=== Records for this exercise ===

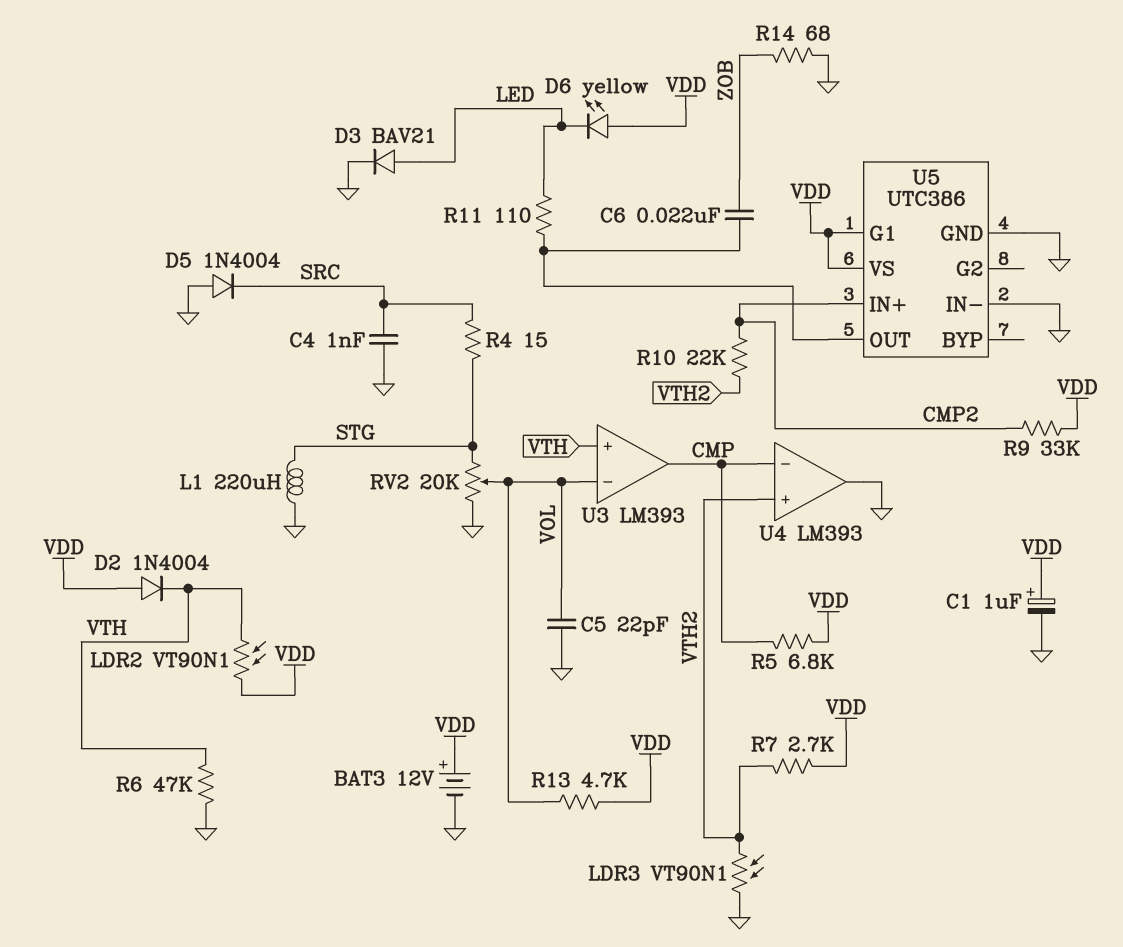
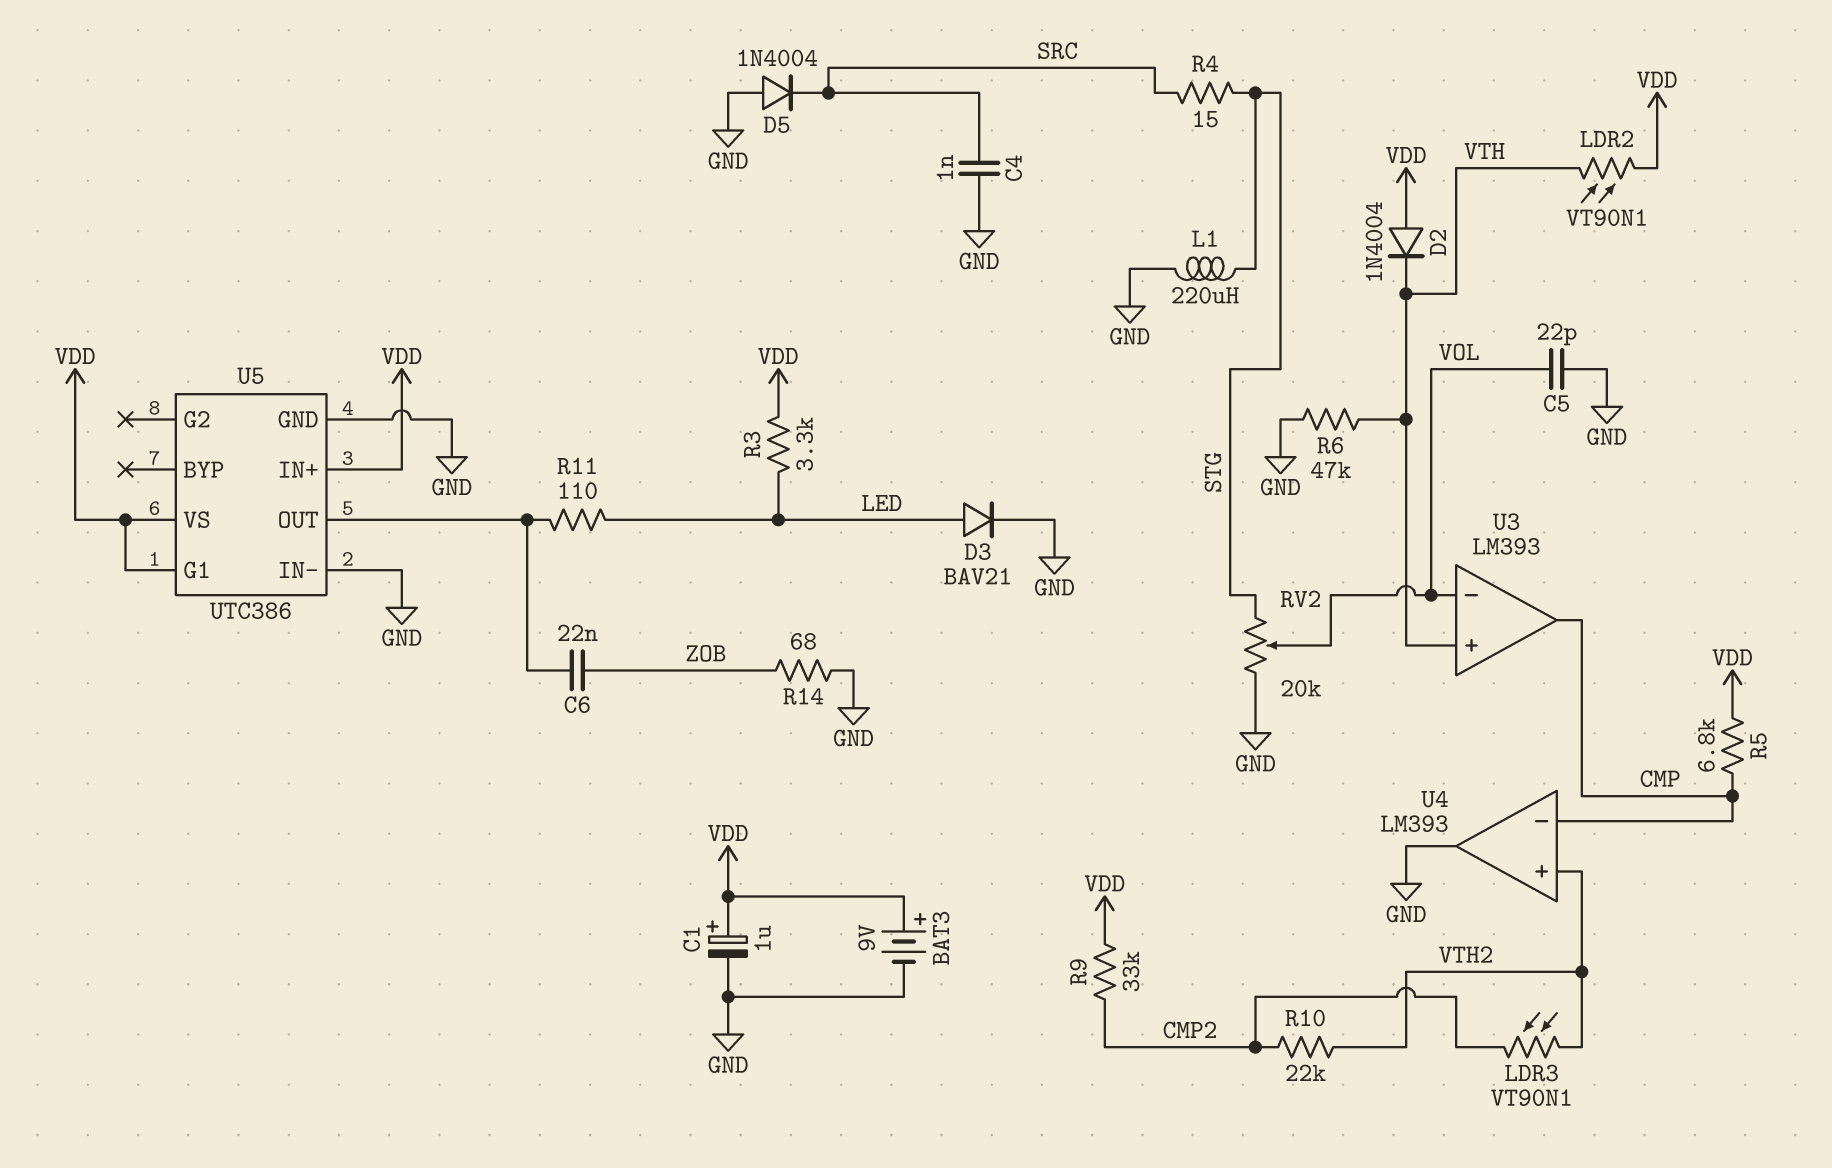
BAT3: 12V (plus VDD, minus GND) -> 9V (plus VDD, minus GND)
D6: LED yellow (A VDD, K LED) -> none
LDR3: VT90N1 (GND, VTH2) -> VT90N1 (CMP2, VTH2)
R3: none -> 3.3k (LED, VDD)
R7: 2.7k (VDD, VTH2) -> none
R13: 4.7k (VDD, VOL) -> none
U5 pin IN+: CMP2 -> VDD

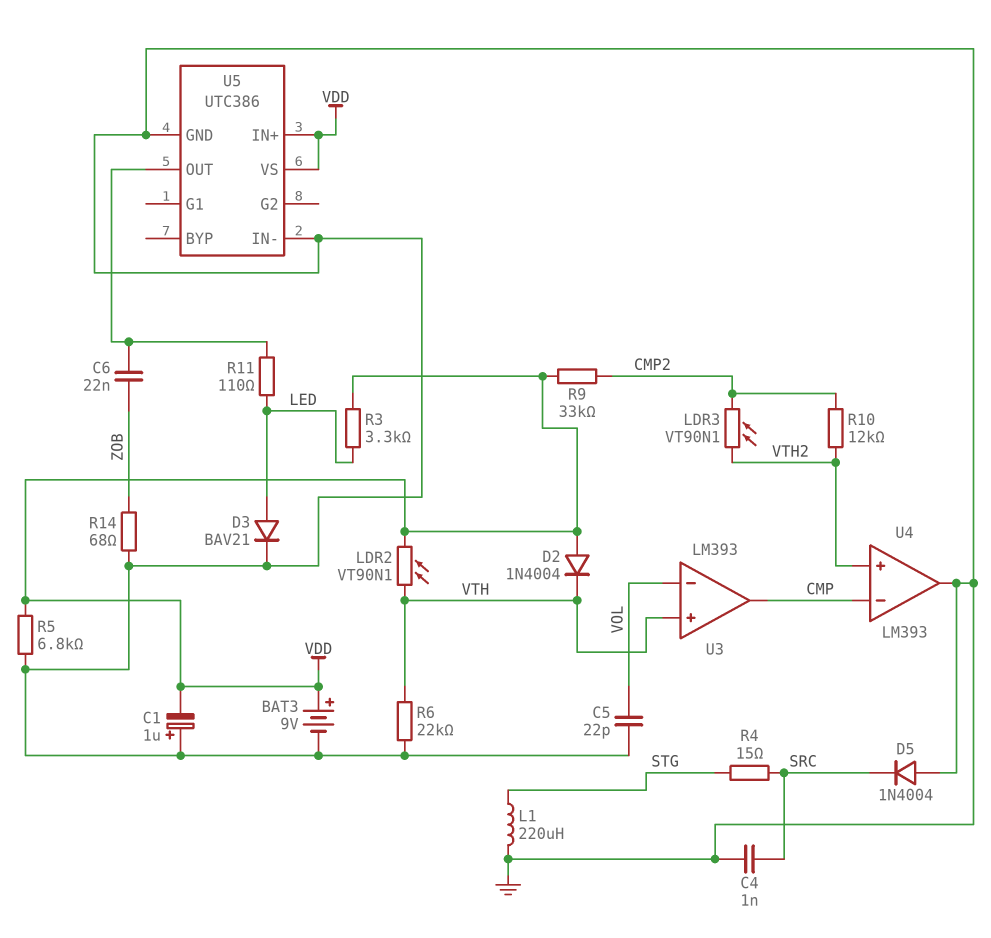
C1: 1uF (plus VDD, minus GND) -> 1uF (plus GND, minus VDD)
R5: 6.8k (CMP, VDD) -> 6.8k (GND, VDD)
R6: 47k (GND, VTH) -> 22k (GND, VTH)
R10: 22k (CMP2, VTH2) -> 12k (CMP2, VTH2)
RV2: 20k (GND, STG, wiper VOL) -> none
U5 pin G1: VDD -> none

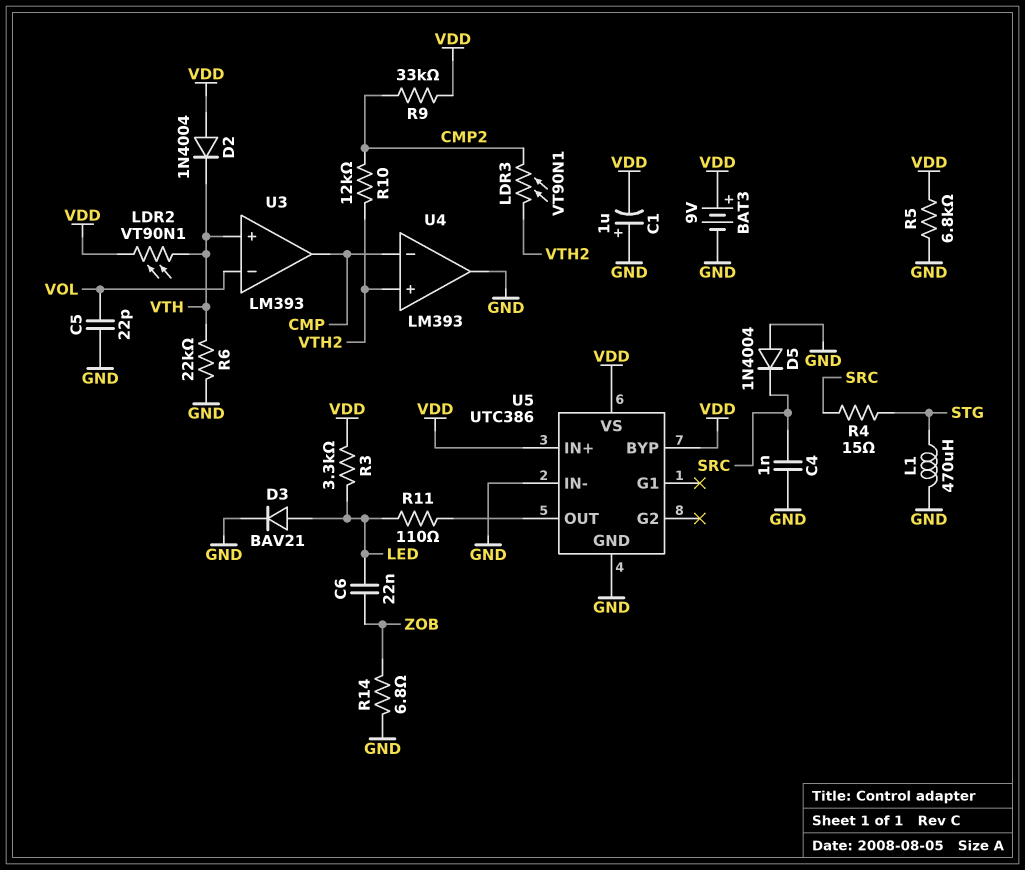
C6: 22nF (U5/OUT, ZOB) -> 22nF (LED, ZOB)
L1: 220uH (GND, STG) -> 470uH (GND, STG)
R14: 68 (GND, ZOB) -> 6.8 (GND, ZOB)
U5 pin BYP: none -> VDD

===

Your task is an exact printout of the records above, with no pictures.

BAT3: 12V (plus VDD, minus GND) -> 9V (plus VDD, minus GND)
D6: LED yellow (A VDD, K LED) -> none
LDR3: VT90N1 (GND, VTH2) -> VT90N1 (CMP2, VTH2)
R3: none -> 3.3k (LED, VDD)
R7: 2.7k (VDD, VTH2) -> none
R13: 4.7k (VDD, VOL) -> none
U5 pin IN+: CMP2 -> VDD

C1: 1uF (plus VDD, minus GND) -> 1uF (plus GND, minus VDD)
R5: 6.8k (CMP, VDD) -> 6.8k (GND, VDD)
R6: 47k (GND, VTH) -> 22k (GND, VTH)
R10: 22k (CMP2, VTH2) -> 12k (CMP2, VTH2)
RV2: 20k (GND, STG, wiper VOL) -> none
U5 pin G1: VDD -> none

C6: 22nF (U5/OUT, ZOB) -> 22nF (LED, ZOB)
L1: 220uH (GND, STG) -> 470uH (GND, STG)
R14: 68 (GND, ZOB) -> 6.8 (GND, ZOB)
U5 pin BYP: none -> VDD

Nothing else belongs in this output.